INSTRUCTIONS TO FOLLOW ->
From the entries below, reproduce exactly the line containing "cyan brick P1:Q1", the line containing "cyan plate R5", and every line in between, with nothing added.

DATA EXTRACTS ->
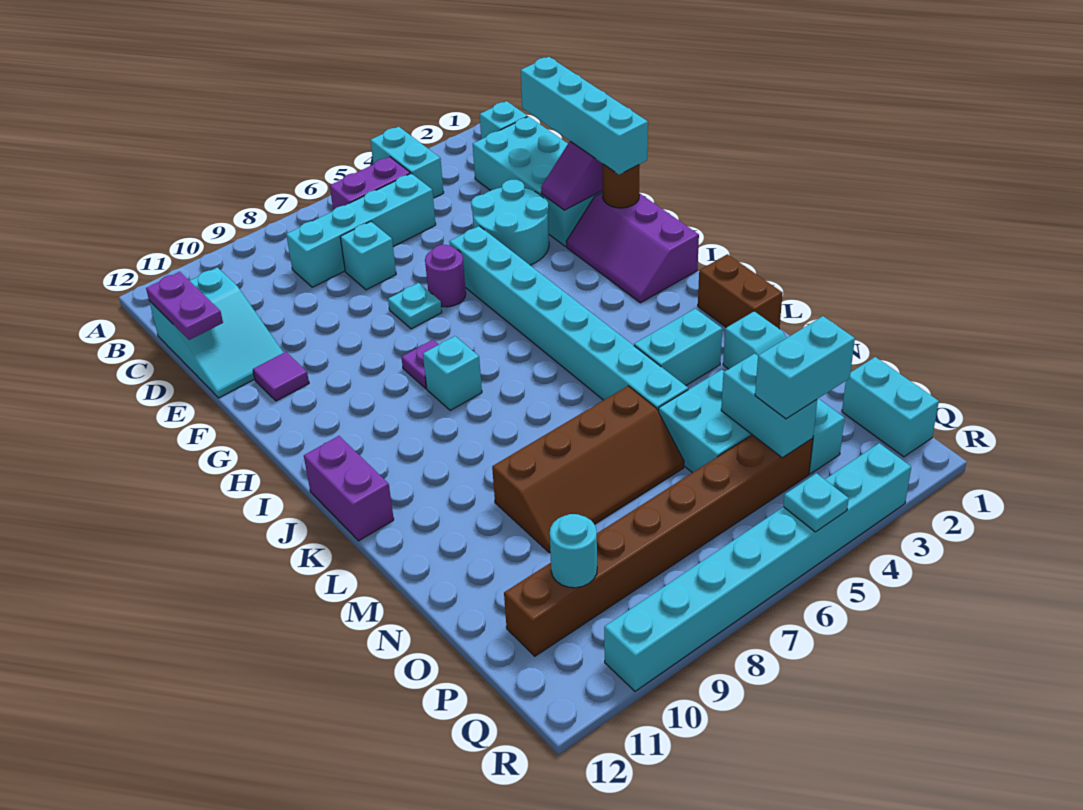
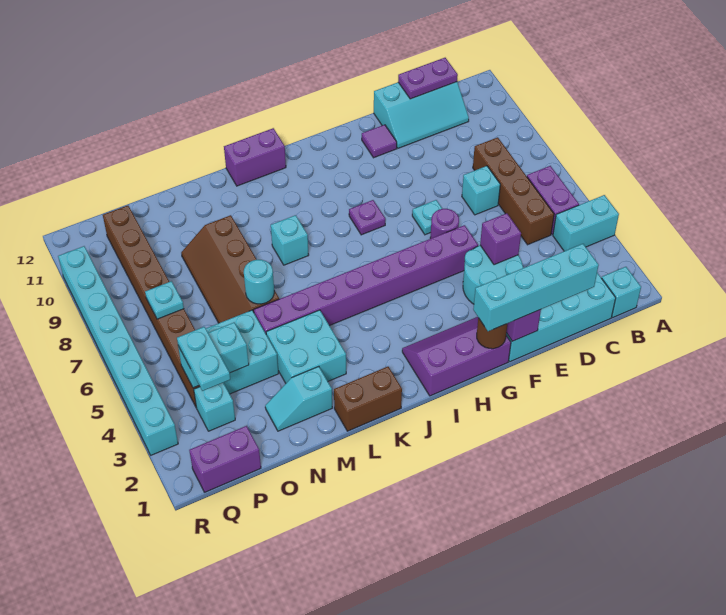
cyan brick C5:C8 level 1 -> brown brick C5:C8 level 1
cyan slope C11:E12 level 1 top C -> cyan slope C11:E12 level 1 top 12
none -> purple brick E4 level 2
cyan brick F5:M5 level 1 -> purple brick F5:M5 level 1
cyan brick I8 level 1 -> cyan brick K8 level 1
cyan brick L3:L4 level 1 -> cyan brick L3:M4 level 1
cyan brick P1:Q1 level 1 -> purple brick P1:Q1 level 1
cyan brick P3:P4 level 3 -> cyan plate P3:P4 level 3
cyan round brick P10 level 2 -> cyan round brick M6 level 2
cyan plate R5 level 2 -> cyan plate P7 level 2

---

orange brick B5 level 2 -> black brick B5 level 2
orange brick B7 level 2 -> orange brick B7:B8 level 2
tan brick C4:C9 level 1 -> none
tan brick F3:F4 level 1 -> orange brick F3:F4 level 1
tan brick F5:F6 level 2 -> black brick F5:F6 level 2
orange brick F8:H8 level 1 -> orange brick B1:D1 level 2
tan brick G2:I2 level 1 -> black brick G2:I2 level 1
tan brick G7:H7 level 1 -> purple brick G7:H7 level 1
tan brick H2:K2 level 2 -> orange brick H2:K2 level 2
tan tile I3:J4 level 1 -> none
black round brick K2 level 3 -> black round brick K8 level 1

--

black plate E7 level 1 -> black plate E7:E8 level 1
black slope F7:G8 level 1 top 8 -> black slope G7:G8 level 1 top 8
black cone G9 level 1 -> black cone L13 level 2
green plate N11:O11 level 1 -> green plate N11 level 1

EXPECTED ANSWER ->
cyan brick P1:Q1 level 1 -> purple brick P1:Q1 level 1
cyan brick P3:P4 level 3 -> cyan plate P3:P4 level 3
cyan round brick P10 level 2 -> cyan round brick M6 level 2
cyan plate R5 level 2 -> cyan plate P7 level 2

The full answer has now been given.